DIRECTIVE: Only an exact repetition of the lines from the one holding "(439, 400) = (632, 348): brown" to the end of the data is wanted, with pictures left out.

**** RECORDS SHOWN ****

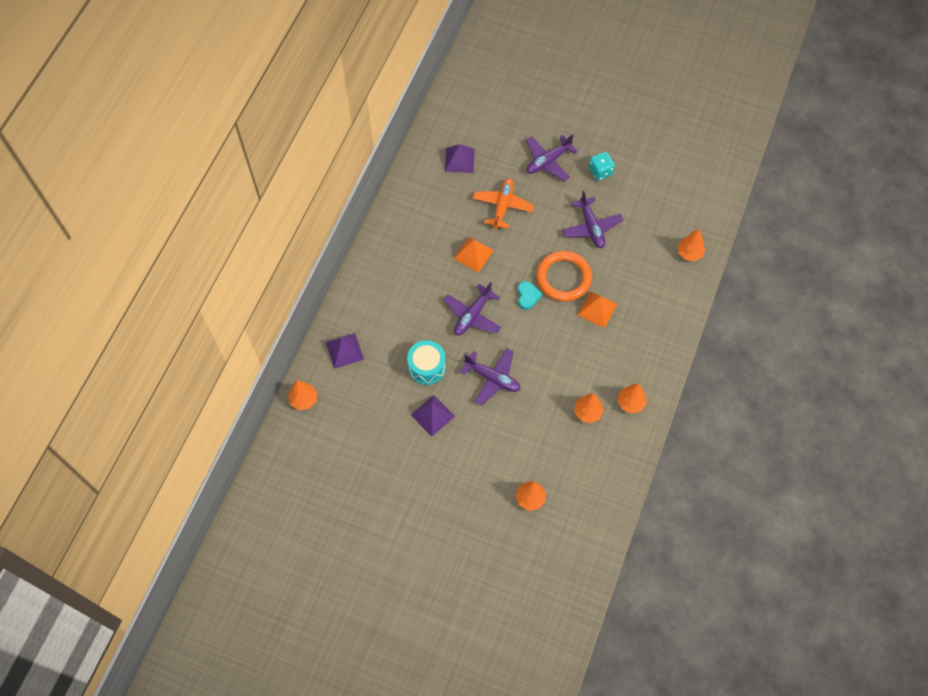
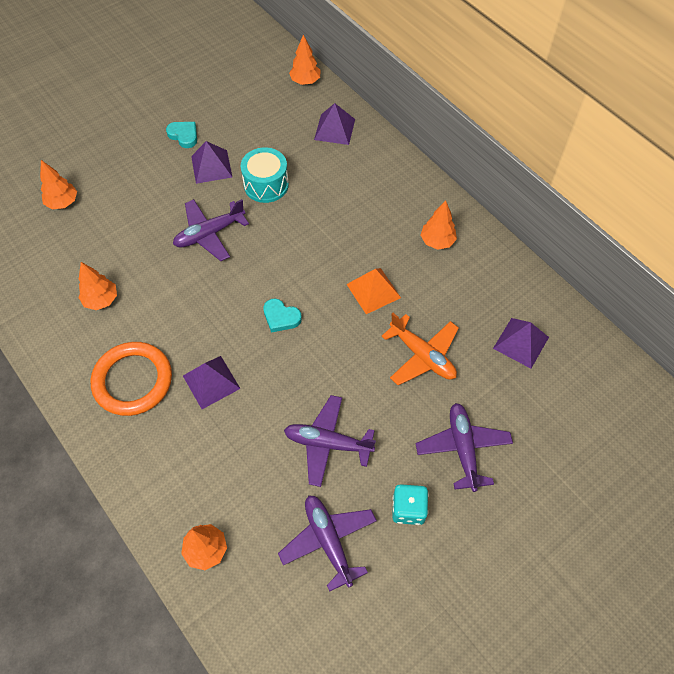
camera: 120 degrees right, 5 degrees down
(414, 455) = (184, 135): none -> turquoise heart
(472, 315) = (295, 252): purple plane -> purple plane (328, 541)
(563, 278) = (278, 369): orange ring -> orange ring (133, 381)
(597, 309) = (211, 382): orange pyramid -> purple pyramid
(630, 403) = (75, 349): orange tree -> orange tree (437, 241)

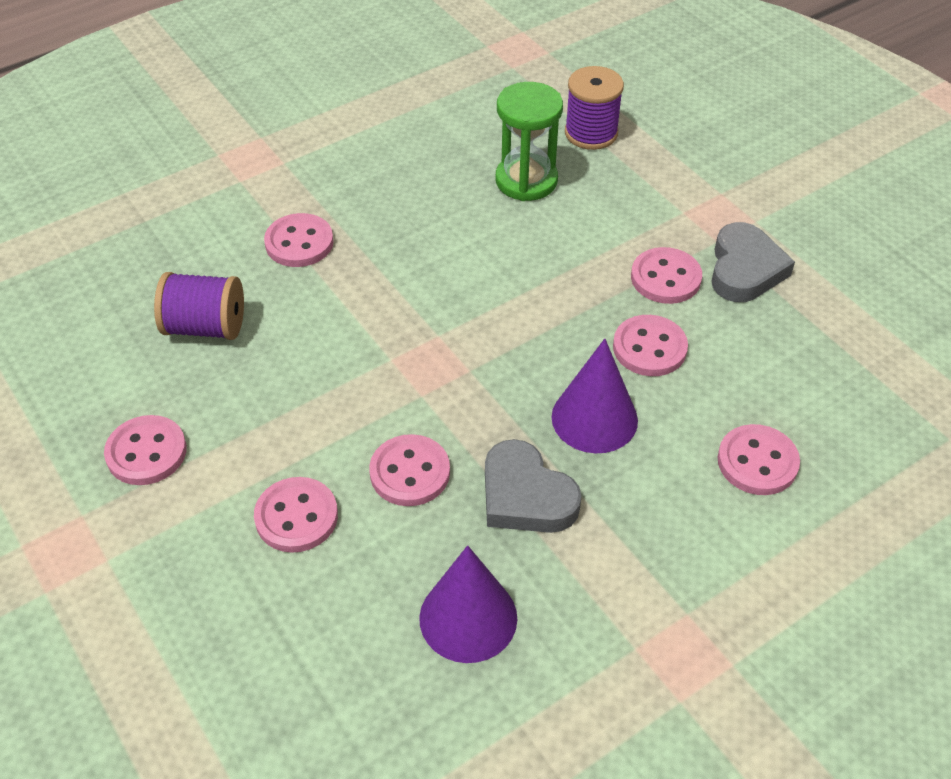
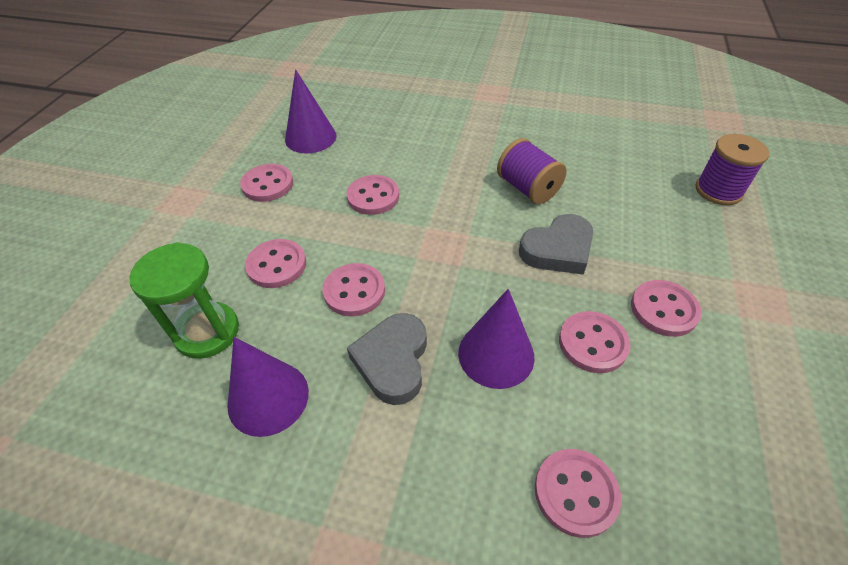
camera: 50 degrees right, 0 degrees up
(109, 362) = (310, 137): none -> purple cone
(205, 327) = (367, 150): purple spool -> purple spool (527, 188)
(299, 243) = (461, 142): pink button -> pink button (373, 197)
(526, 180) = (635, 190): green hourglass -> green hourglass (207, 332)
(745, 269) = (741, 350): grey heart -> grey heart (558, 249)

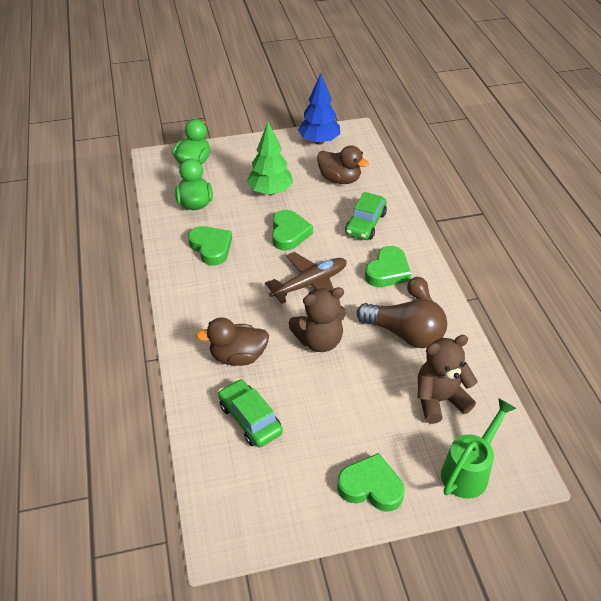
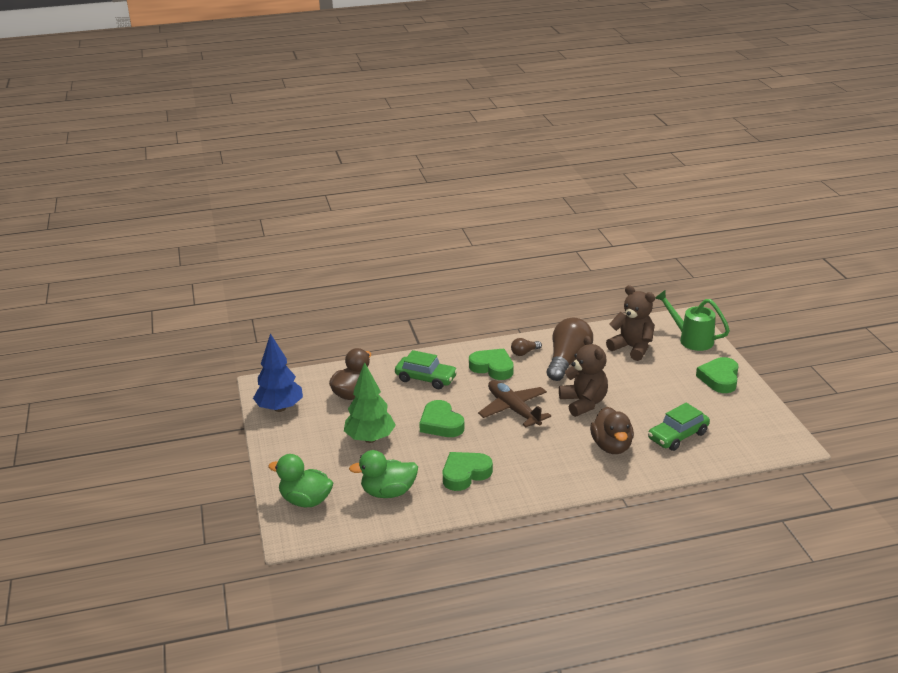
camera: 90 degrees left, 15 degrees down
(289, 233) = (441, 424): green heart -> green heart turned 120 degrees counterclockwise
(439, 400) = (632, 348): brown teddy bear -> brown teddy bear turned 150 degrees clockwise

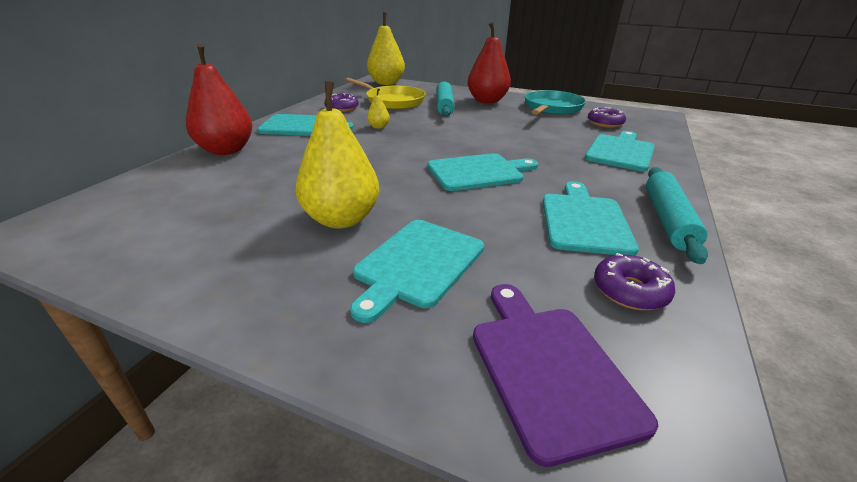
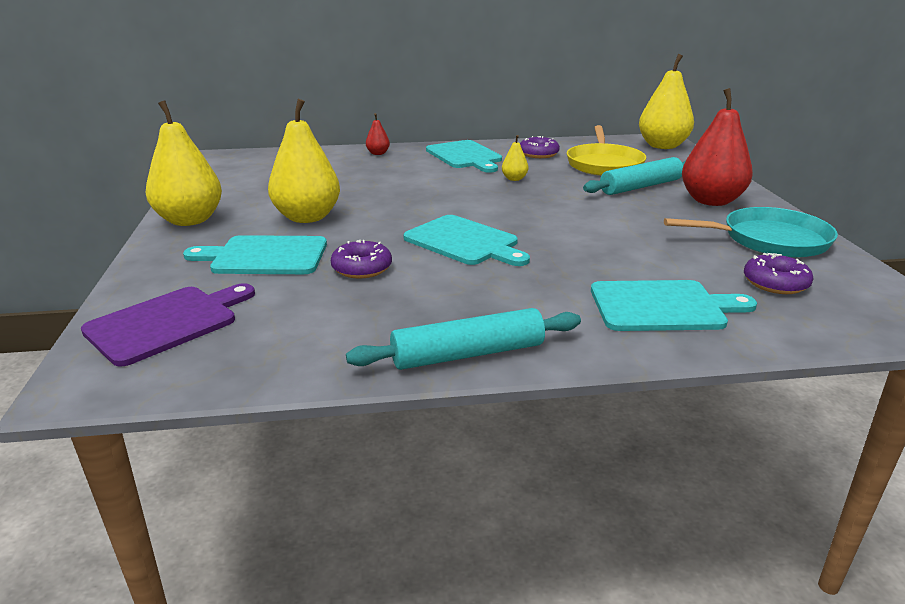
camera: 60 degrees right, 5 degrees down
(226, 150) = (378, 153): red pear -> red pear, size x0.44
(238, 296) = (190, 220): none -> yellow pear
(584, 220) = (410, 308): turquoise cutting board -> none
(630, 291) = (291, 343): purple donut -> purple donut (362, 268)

****

ANSWER BOX:
(439, 400) = (632, 348): brown teddy bear -> brown teddy bear turned 150 degrees clockwise

camera: 60 degrees right, 5 degrees down
(226, 150) = (378, 153): red pear -> red pear, size x0.44
(238, 296) = (190, 220): none -> yellow pear
(584, 220) = (410, 308): turquoise cutting board -> none
(630, 291) = (291, 343): purple donut -> purple donut (362, 268)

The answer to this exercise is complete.